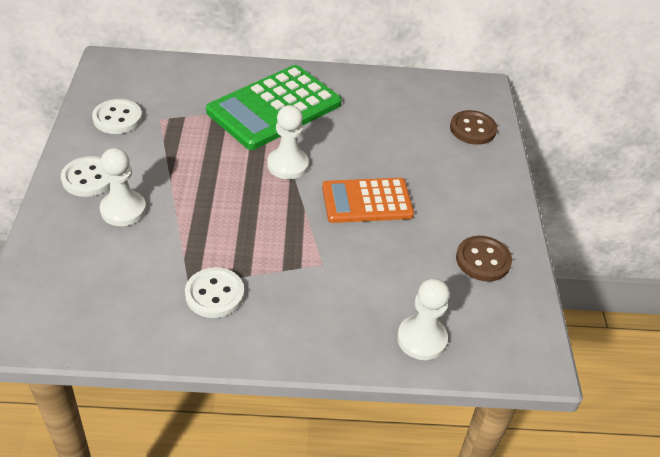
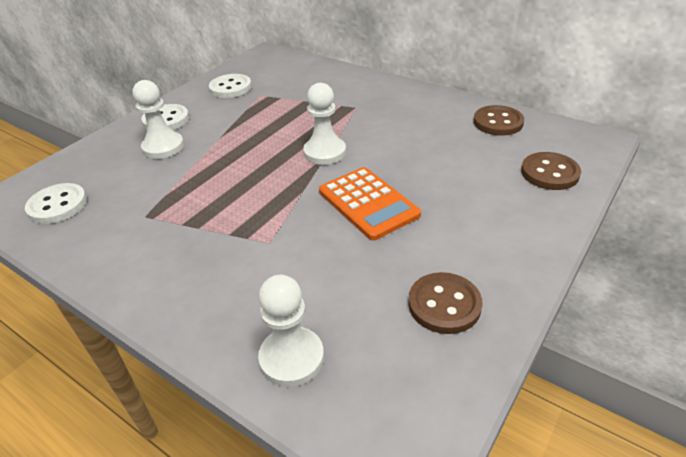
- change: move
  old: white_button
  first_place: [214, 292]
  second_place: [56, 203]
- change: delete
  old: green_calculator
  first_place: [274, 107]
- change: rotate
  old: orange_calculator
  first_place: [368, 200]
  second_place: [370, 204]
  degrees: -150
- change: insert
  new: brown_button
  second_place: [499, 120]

● **Prompt**
Once the images are set aside, retype all of the material above exactly.

● **Exercise output**
- change: move
  old: white_button
  first_place: [214, 292]
  second_place: [56, 203]
- change: delete
  old: green_calculator
  first_place: [274, 107]
- change: rotate
  old: orange_calculator
  first_place: [368, 200]
  second_place: [370, 204]
  degrees: -150
- change: insert
  new: brown_button
  second_place: [499, 120]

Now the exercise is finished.